━━━━━ The data
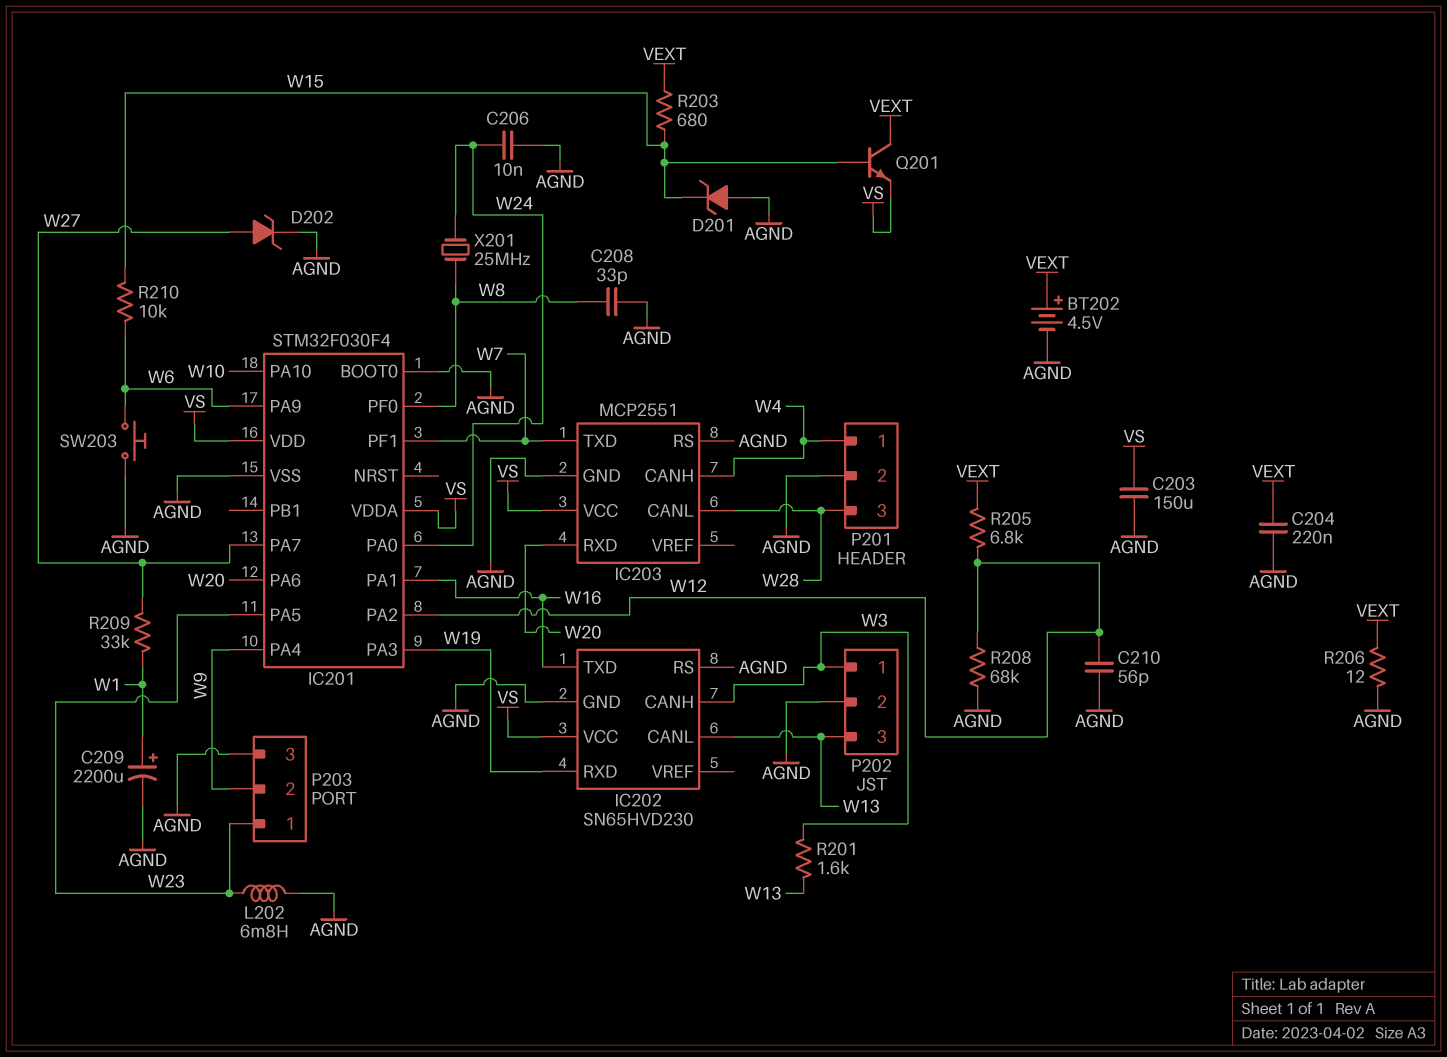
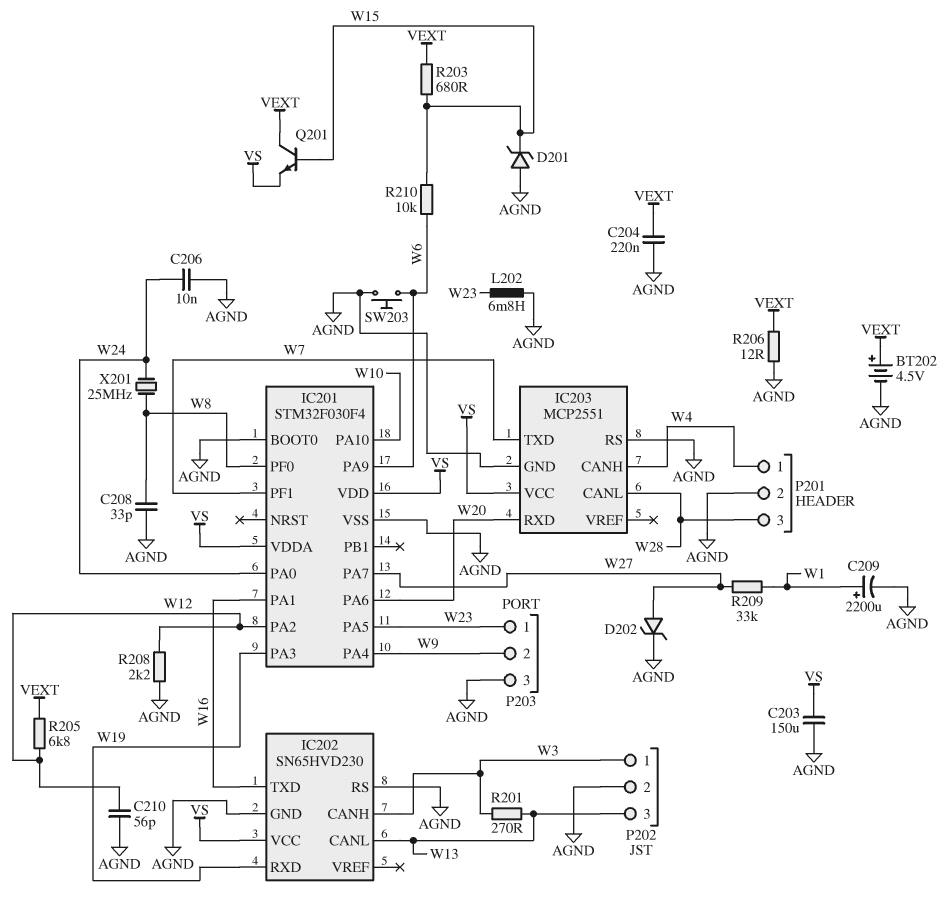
R201: 1.6k (W3, W13) -> 270 (W3, W13)
R208: 68k (AGND, W12) -> 2.2k (AGND, W12)

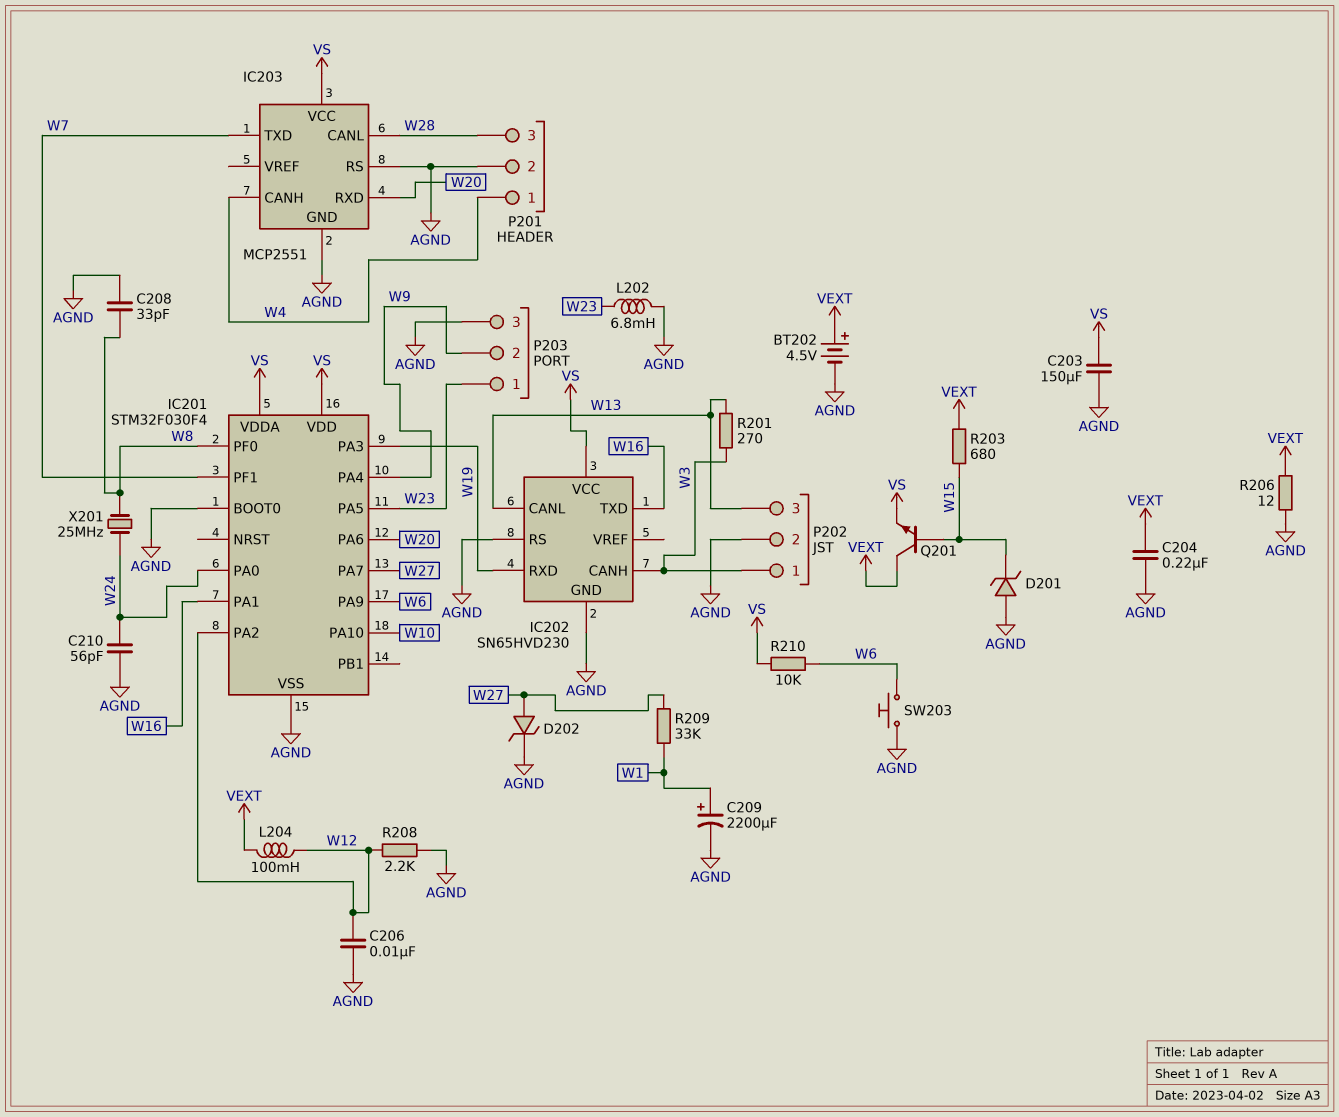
C206: 10nF (AGND, W24) -> 10nF (AGND, W12)
C210: 56pF (AGND, W12) -> 56pF (AGND, W24)
L204: none -> 100mH (VEXT, W12)
R205: 6.8k (VEXT, W12) -> none
R210: 10k (W6, W15) -> 10k (VS, W6)

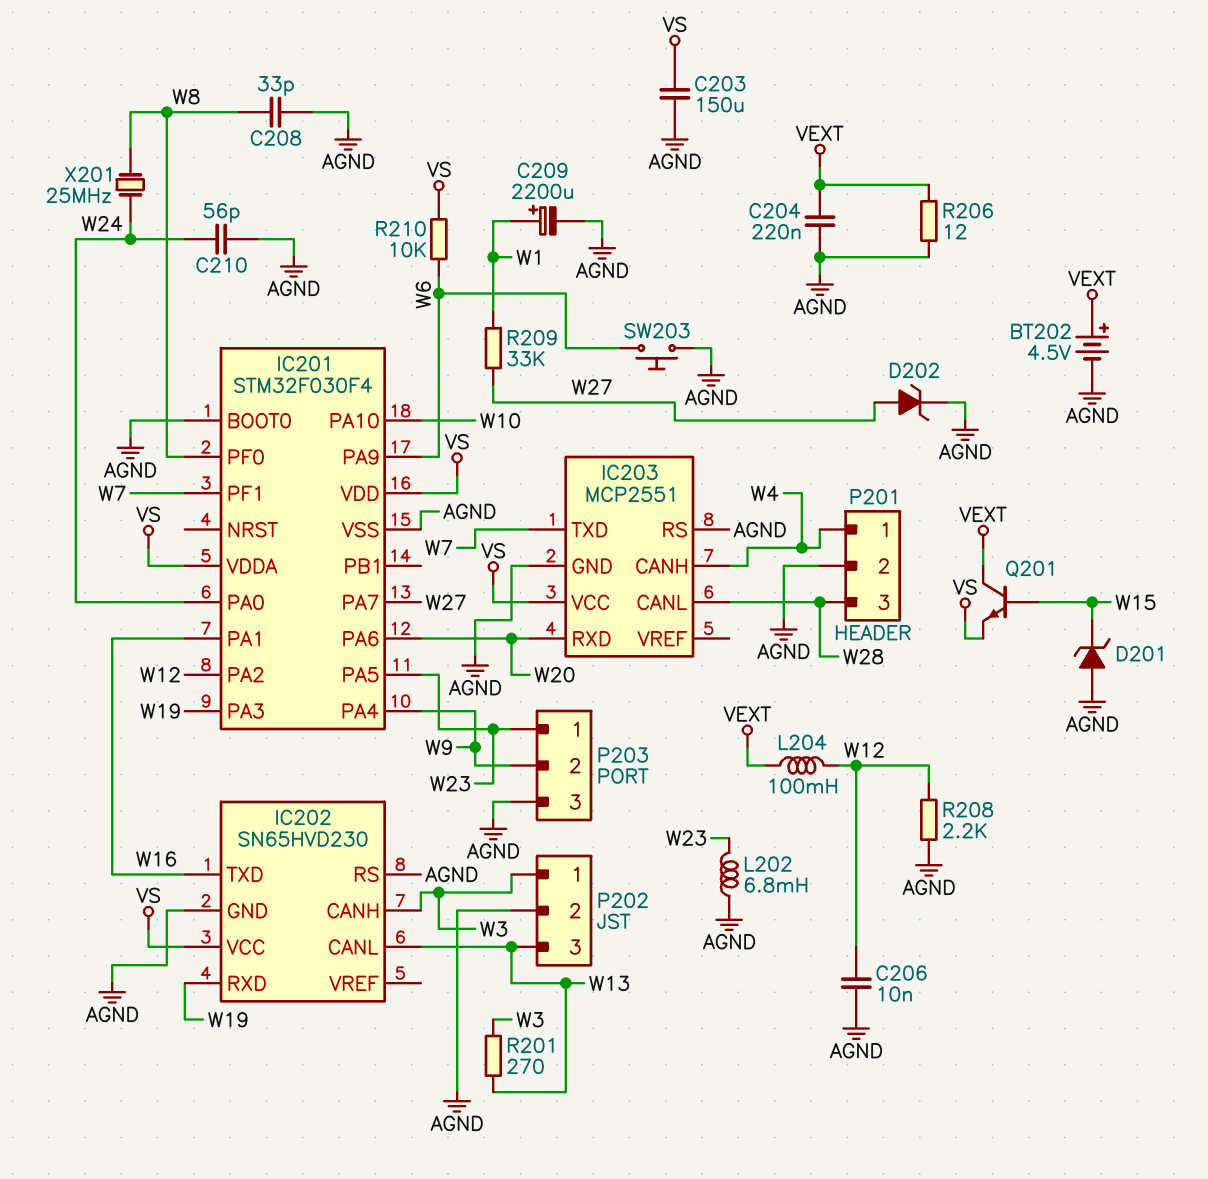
R203: 680 (VEXT, W15) -> none

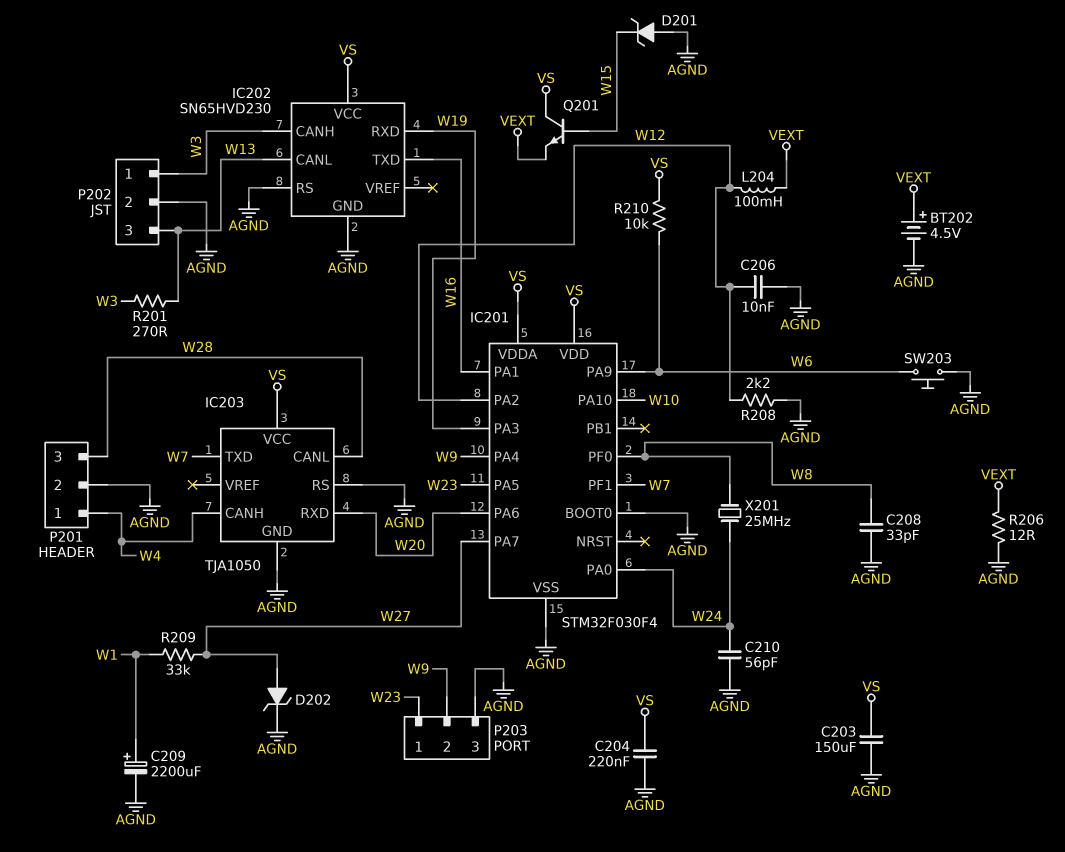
C204: 220nF (AGND, VEXT) -> 220nF (AGND, VS)
IC203: MCP2551 -> TJA1050
L202: 6.8mH (AGND, W23) -> none
Q201: NPN (B W15, C VEXT, E VS) -> NPN (B W15, C VS, E VEXT)

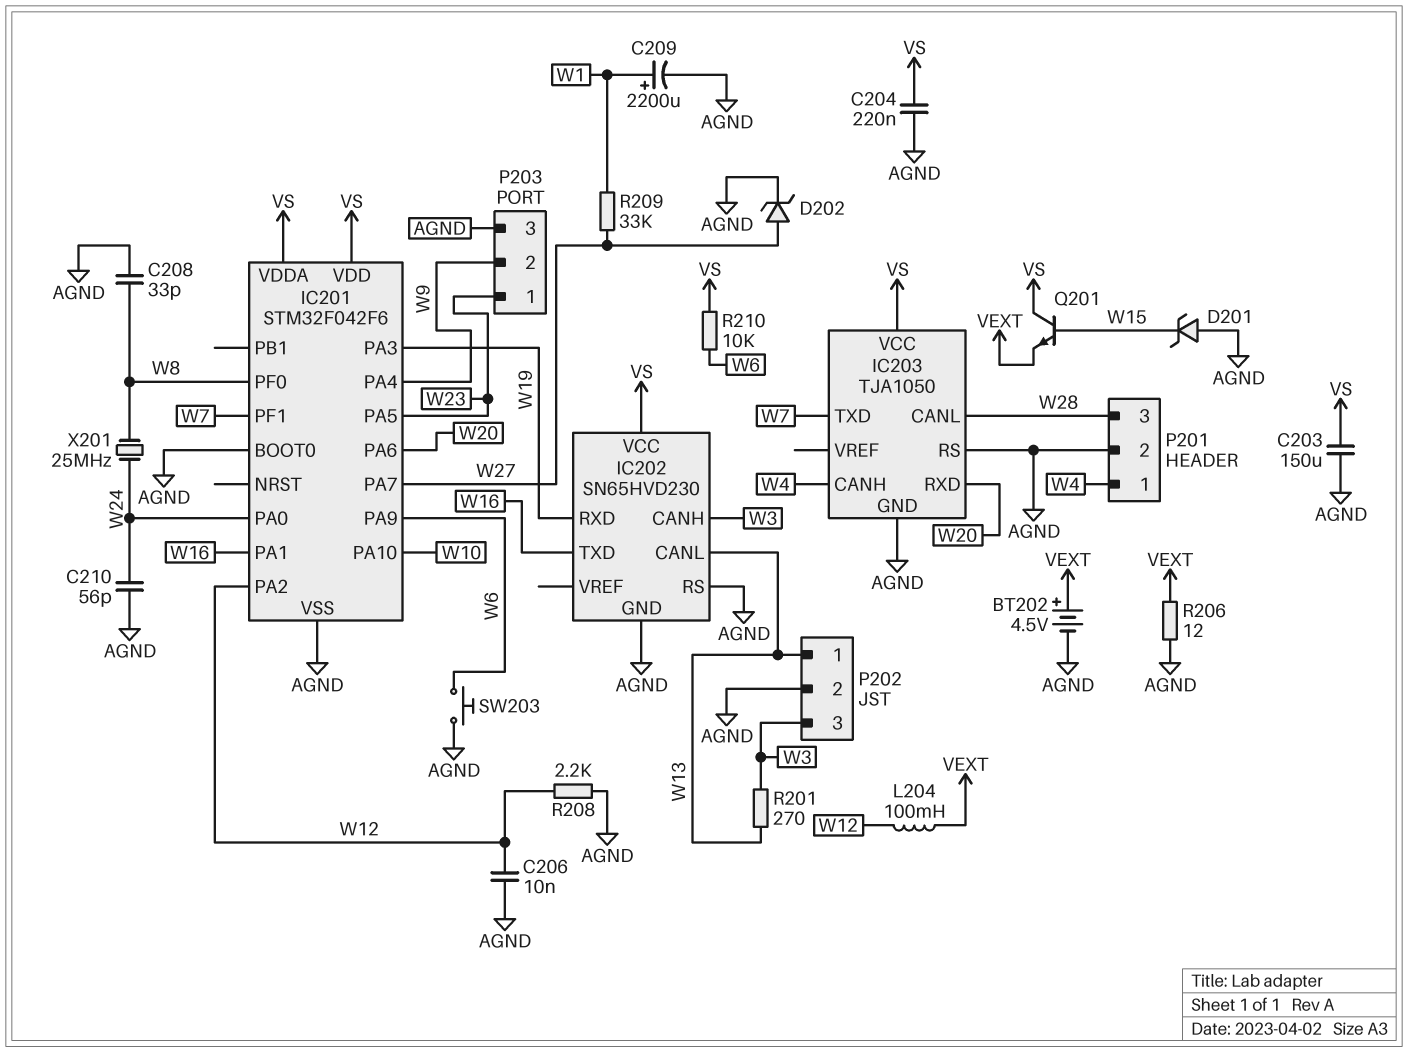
IC201: STM32F030F4 -> STM32F042F6
P202 pin 1: W3 -> W13
P202 pin 3: W13 -> W3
━━━━━━━━━━
> _Activity_:
Return the material from above in full, exactly as written, with the pictures omitted.

> _Written answer_:
R201: 1.6k (W3, W13) -> 270 (W3, W13)
R208: 68k (AGND, W12) -> 2.2k (AGND, W12)

C206: 10nF (AGND, W24) -> 10nF (AGND, W12)
C210: 56pF (AGND, W12) -> 56pF (AGND, W24)
L204: none -> 100mH (VEXT, W12)
R205: 6.8k (VEXT, W12) -> none
R210: 10k (W6, W15) -> 10k (VS, W6)

R203: 680 (VEXT, W15) -> none

C204: 220nF (AGND, VEXT) -> 220nF (AGND, VS)
IC203: MCP2551 -> TJA1050
L202: 6.8mH (AGND, W23) -> none
Q201: NPN (B W15, C VEXT, E VS) -> NPN (B W15, C VS, E VEXT)

IC201: STM32F030F4 -> STM32F042F6
P202 pin 1: W3 -> W13
P202 pin 3: W13 -> W3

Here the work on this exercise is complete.